Give back, character for character, the line that includes "(187, 472) = (559, 472): blue" and all lines beneath it in the data.

(Collected data entries)
==================================================
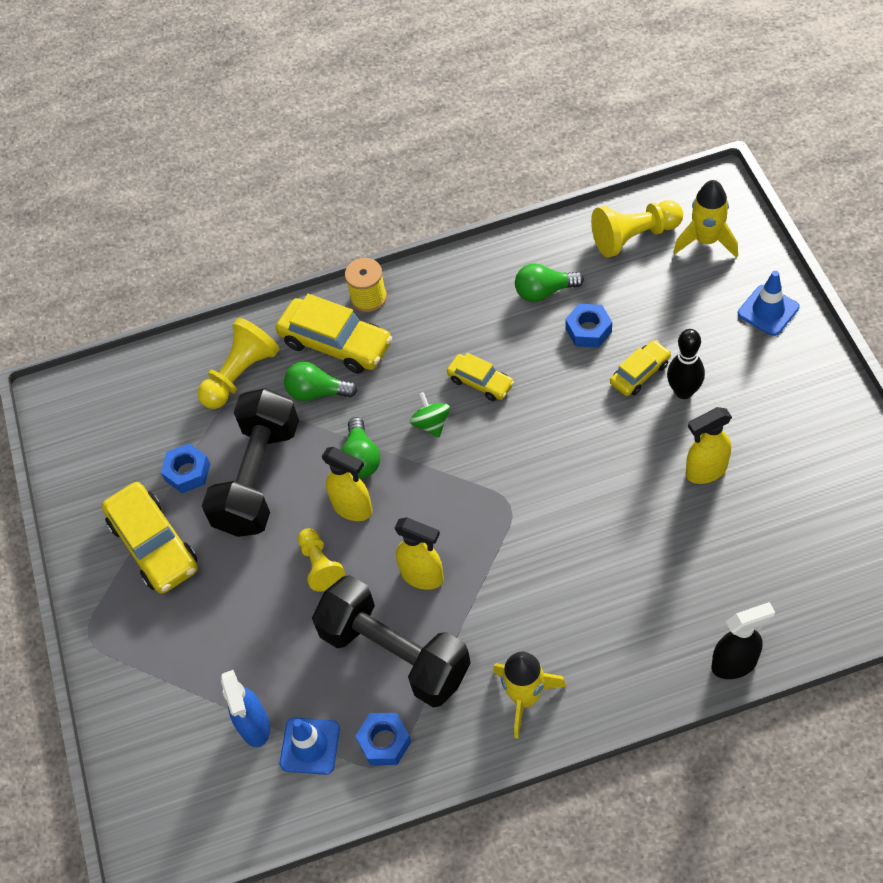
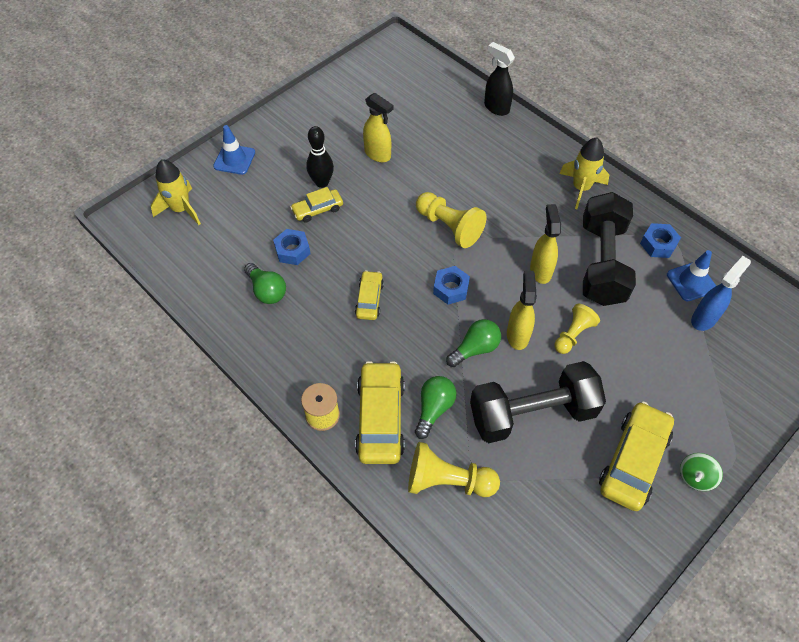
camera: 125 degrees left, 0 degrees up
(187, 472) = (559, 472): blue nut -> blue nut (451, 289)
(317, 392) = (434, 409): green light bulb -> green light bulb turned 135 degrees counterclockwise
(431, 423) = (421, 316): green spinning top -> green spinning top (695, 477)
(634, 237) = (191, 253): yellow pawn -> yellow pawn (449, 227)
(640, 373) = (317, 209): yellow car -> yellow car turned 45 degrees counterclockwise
==================================================
Task result:
(187, 472) = (559, 472): blue nut -> blue nut (451, 289)
(317, 392) = (434, 409): green light bulb -> green light bulb turned 135 degrees counterclockwise
(431, 423) = (421, 316): green spinning top -> green spinning top (695, 477)
(634, 237) = (191, 253): yellow pawn -> yellow pawn (449, 227)
(640, 373) = (317, 209): yellow car -> yellow car turned 45 degrees counterclockwise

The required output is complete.